WHAT YOU NEED TO DO -
The answer must consist of each line of the records below that contains the string "degrees".

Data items
= = = = = = =

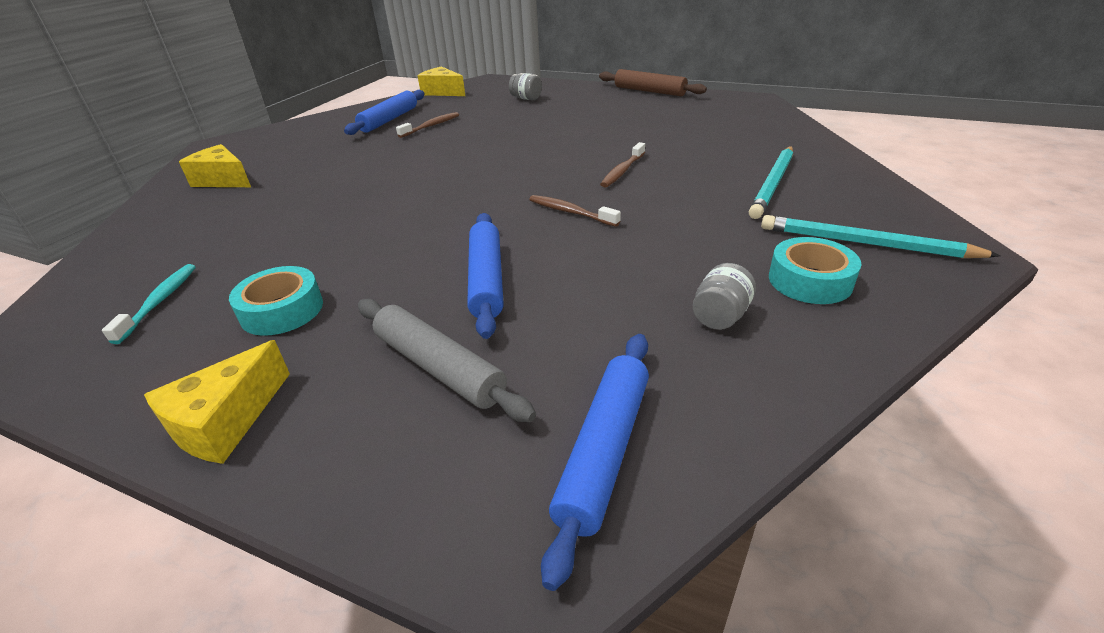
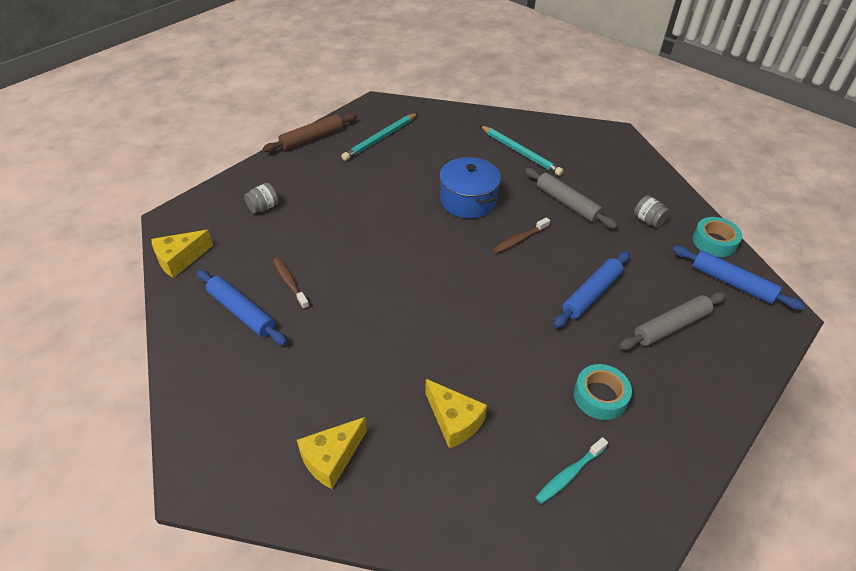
camera: 75 degrees left, 10 degrees up
(160, 302) = (569, 474): turquoise toothbrush -> turquoise toothbrush turned 60 degrees counterclockwise
(225, 422) = (703, 418): yellow cheese -> yellow cheese (454, 421)
(486, 280) = (591, 294): blue rolling pin -> blue rolling pin turned 60 degrees counterclockwise
(622, 171) = (468, 200): brown toothbrush -> blue pot
(687, 234) = (567, 203): none -> grey rolling pin
(810, 281) = (626, 183): turquoise tape -> turquoise tape (714, 242)
(866, 243) = (598, 153): turquoise pencil -> turquoise pencil (380, 138)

= = = = = = =

SOLUTION TO THE PROBLEM -
camera: 75 degrees left, 10 degrees up
(160, 302) = (569, 474): turquoise toothbrush -> turquoise toothbrush turned 60 degrees counterclockwise
(486, 280) = (591, 294): blue rolling pin -> blue rolling pin turned 60 degrees counterclockwise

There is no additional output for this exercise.